Work order
For this exercise, copy each line of the records that contains the word "LIGHT".

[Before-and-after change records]

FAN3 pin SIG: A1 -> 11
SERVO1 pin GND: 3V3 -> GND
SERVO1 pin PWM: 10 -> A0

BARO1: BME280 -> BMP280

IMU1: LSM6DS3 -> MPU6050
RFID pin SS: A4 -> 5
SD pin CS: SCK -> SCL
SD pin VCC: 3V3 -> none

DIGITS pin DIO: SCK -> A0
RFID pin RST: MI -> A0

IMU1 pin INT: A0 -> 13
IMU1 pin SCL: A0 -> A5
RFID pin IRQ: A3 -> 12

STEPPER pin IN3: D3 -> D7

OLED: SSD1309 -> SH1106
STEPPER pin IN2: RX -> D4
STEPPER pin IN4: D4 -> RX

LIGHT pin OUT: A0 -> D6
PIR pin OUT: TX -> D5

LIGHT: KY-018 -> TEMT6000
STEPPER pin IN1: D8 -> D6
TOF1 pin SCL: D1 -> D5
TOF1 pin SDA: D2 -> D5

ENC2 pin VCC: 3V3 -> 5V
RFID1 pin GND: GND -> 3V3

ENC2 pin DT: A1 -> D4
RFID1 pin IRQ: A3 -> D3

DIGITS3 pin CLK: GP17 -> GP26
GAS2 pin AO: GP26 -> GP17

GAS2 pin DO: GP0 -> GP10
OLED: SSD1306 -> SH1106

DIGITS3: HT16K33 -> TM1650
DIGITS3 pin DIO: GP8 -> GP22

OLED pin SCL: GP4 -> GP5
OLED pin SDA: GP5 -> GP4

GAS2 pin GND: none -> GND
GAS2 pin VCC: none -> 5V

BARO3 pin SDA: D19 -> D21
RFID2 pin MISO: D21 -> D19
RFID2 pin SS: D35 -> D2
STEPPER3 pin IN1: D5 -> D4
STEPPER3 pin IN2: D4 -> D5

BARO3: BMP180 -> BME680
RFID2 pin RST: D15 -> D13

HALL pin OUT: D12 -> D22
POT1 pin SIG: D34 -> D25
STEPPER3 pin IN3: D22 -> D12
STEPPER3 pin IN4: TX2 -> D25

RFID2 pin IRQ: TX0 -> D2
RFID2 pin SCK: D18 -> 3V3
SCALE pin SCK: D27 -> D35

Output of the task
LIGHT pin OUT: A0 -> D6
LIGHT: KY-018 -> TEMT6000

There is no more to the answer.